### Records supplied
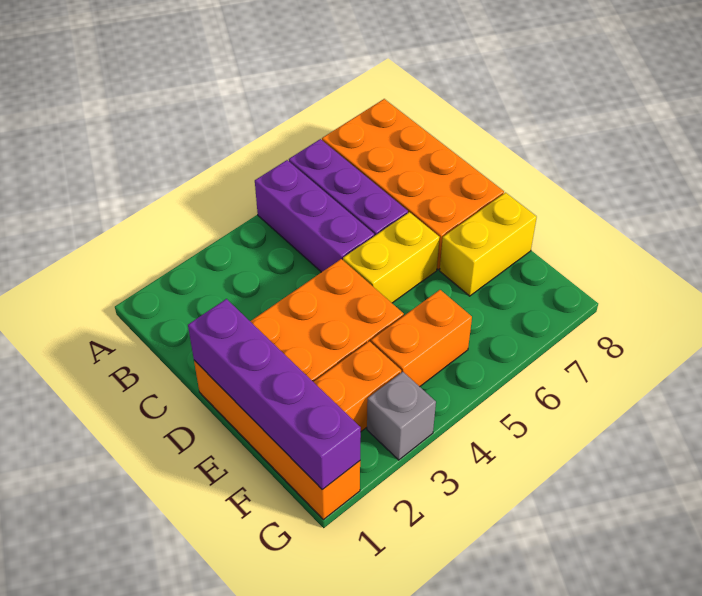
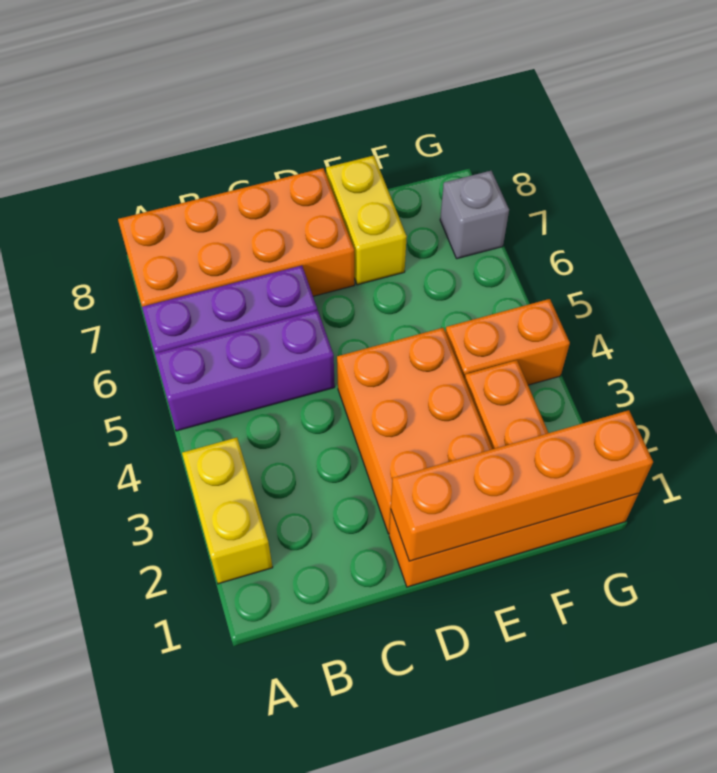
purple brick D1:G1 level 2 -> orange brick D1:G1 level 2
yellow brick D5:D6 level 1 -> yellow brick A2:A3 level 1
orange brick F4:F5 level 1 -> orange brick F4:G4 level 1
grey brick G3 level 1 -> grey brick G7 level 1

---

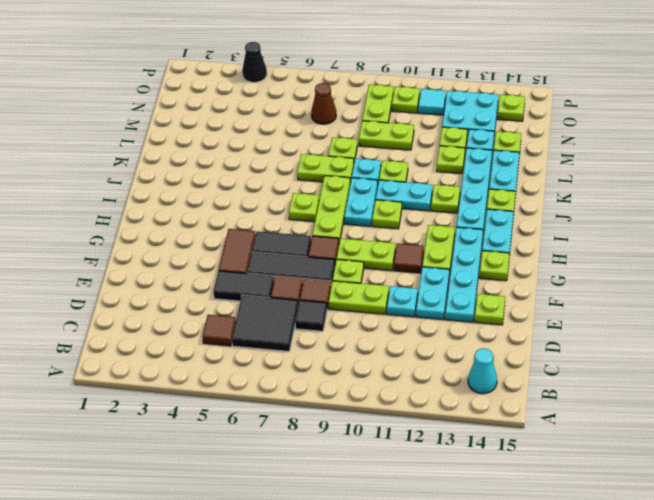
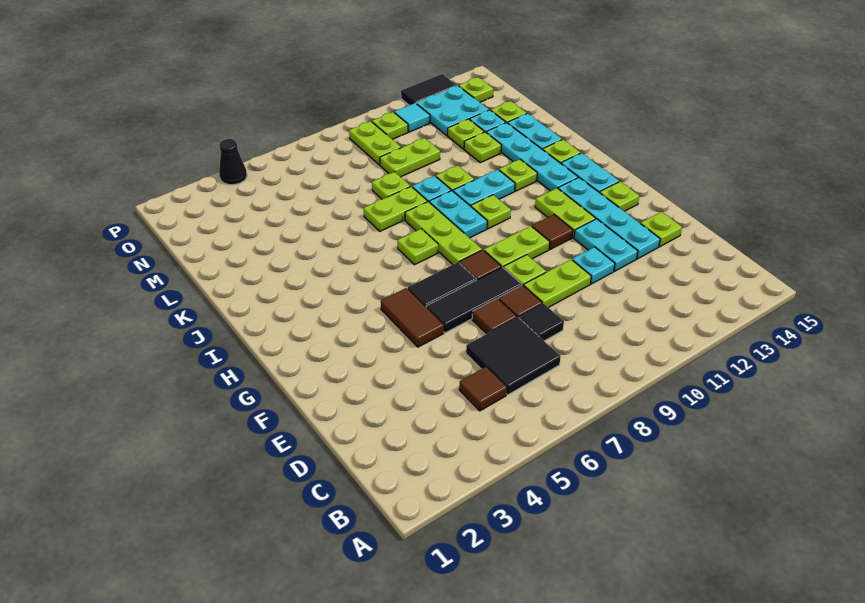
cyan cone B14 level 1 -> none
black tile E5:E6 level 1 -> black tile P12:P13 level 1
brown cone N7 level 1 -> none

==

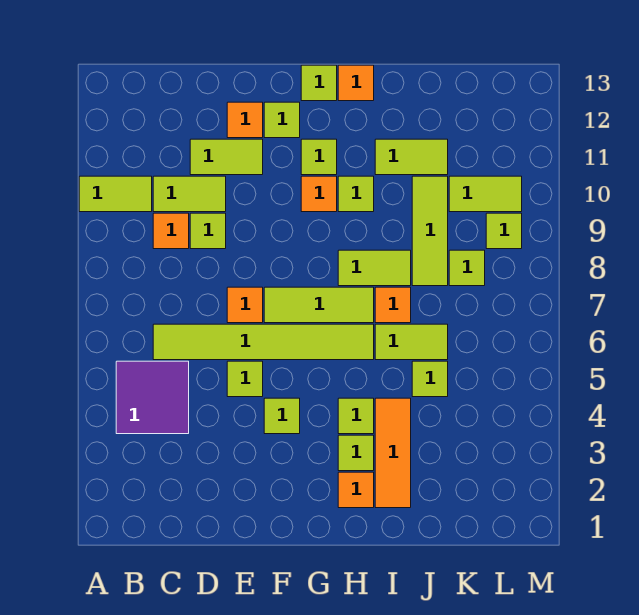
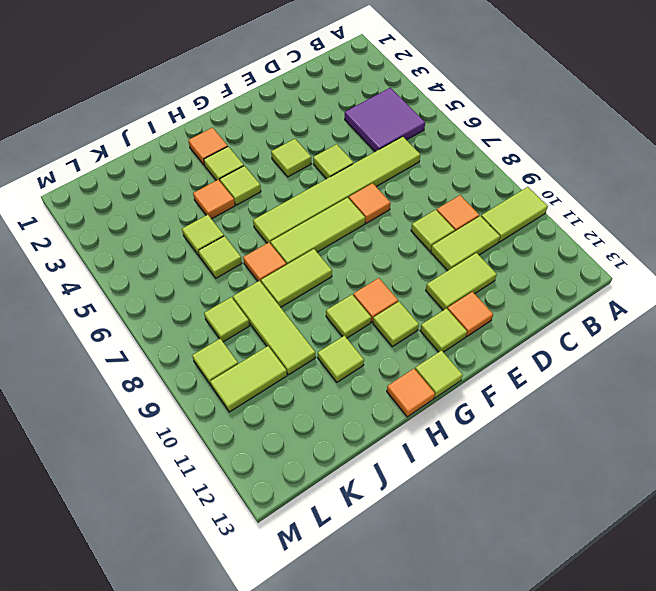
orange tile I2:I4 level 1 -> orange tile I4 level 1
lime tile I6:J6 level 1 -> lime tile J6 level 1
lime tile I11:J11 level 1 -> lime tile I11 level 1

### What you need to do
In the material above, transcribe exactly the lines beginning at the one with "lime tile I6:J6" and ending at the one with "lime tile I11:J11", both included.

### Completed exercise
lime tile I6:J6 level 1 -> lime tile J6 level 1
lime tile I11:J11 level 1 -> lime tile I11 level 1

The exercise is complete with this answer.